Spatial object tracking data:
★ ★ ★
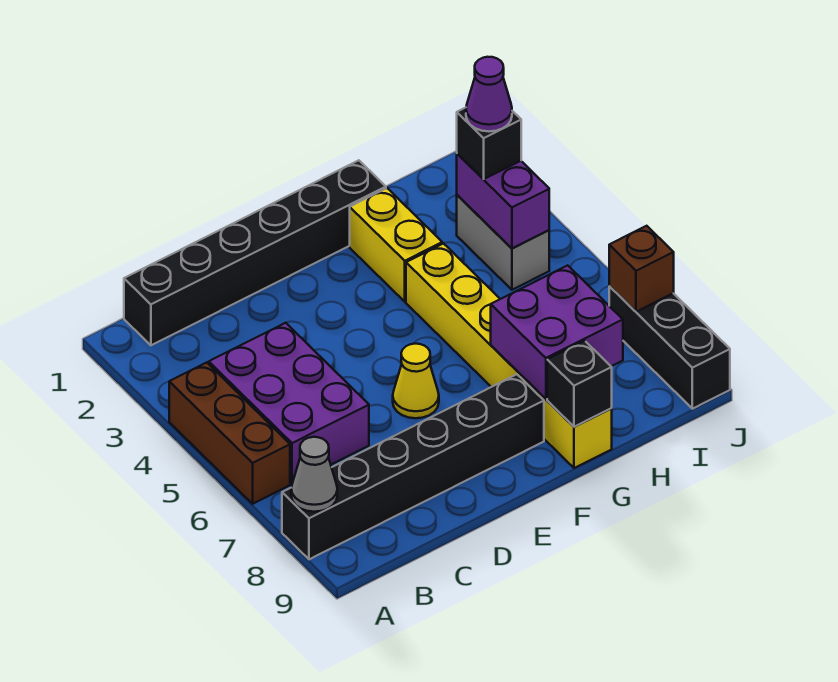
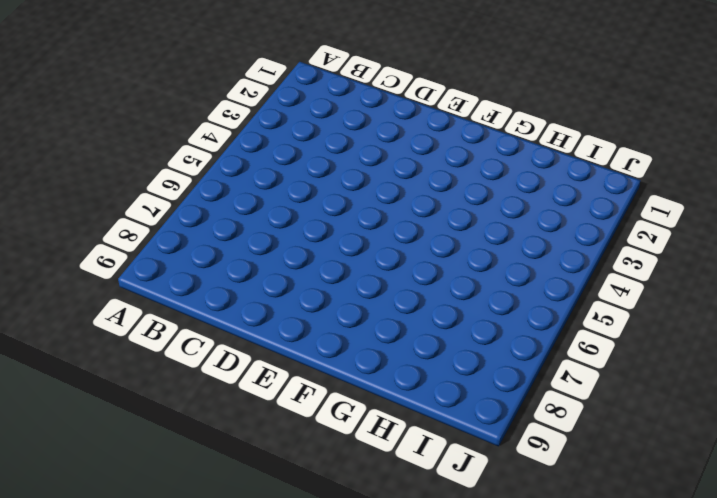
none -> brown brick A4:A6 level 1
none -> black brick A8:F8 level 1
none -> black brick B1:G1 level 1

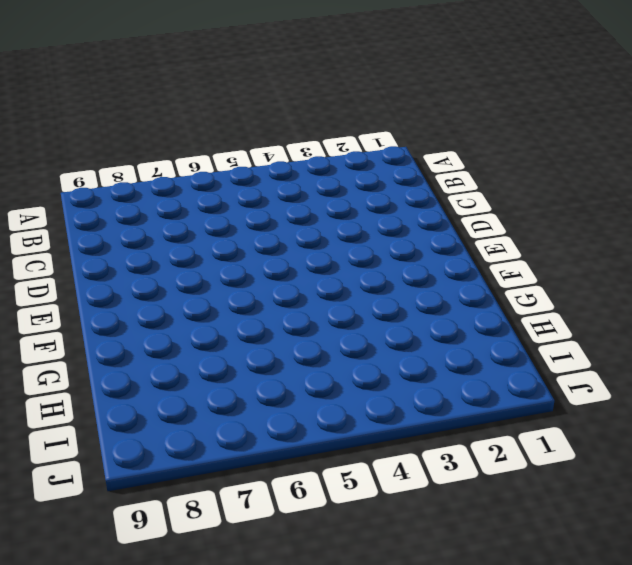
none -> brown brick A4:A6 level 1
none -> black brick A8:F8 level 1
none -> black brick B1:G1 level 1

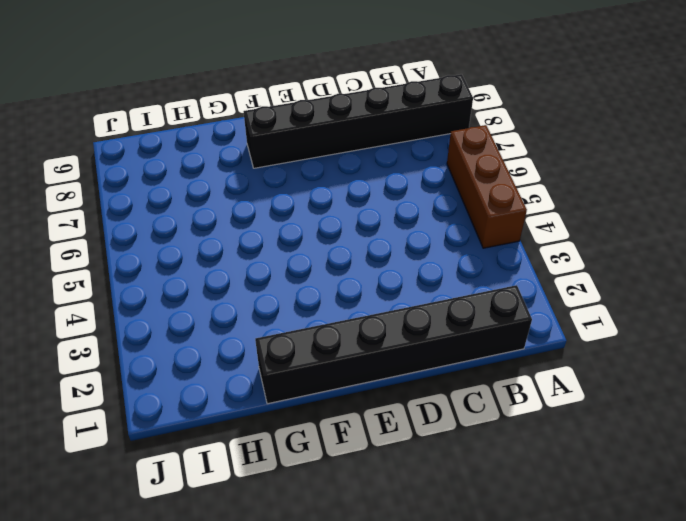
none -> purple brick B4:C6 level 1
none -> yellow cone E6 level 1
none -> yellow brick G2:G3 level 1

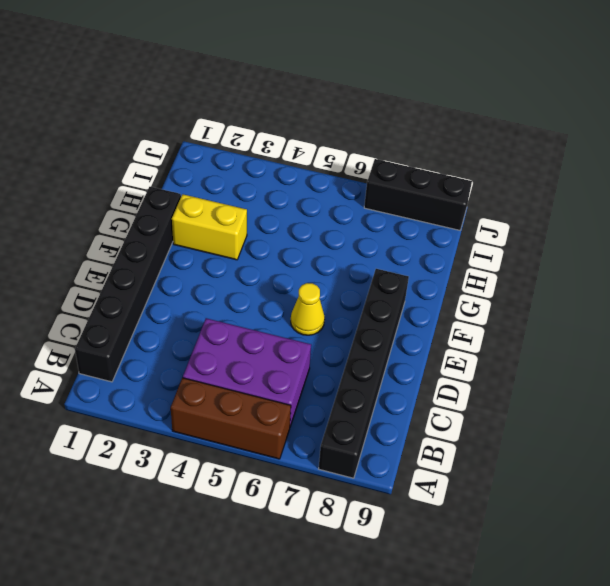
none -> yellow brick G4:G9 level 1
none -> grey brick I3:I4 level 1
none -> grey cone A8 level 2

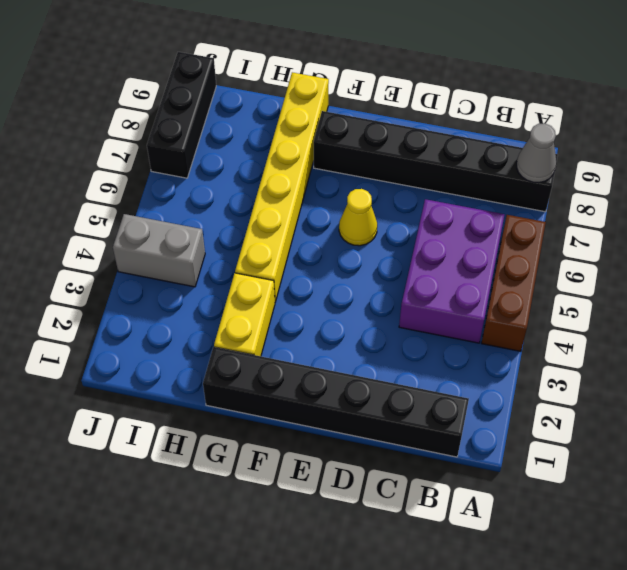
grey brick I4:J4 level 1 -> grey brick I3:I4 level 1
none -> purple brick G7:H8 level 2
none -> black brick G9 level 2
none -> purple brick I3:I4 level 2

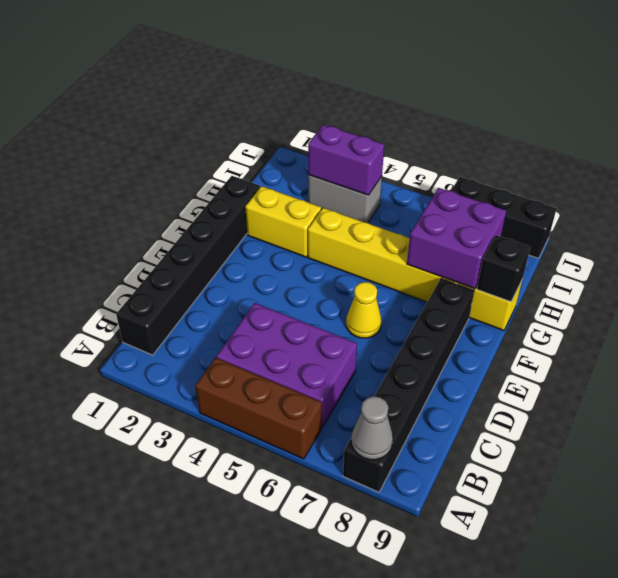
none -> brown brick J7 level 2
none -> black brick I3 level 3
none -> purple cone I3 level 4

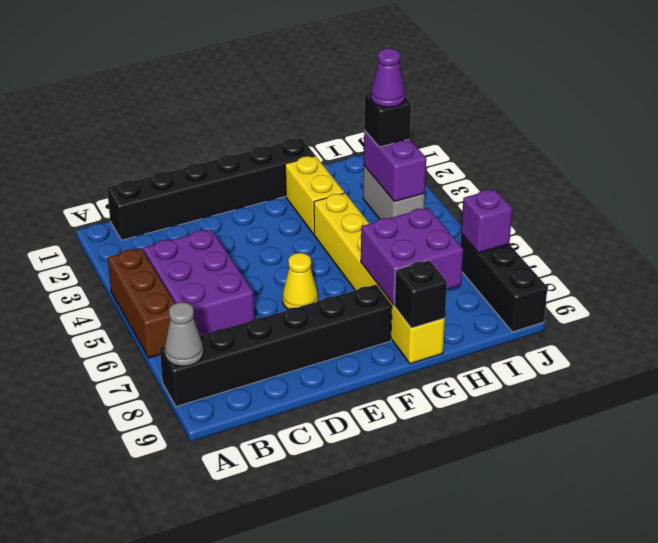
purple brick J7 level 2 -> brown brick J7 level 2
★ ★ ★
* [Problem details] In the records above, how many lines hold the string "purple"? Reply with only the number.

* [Solution for this task] 5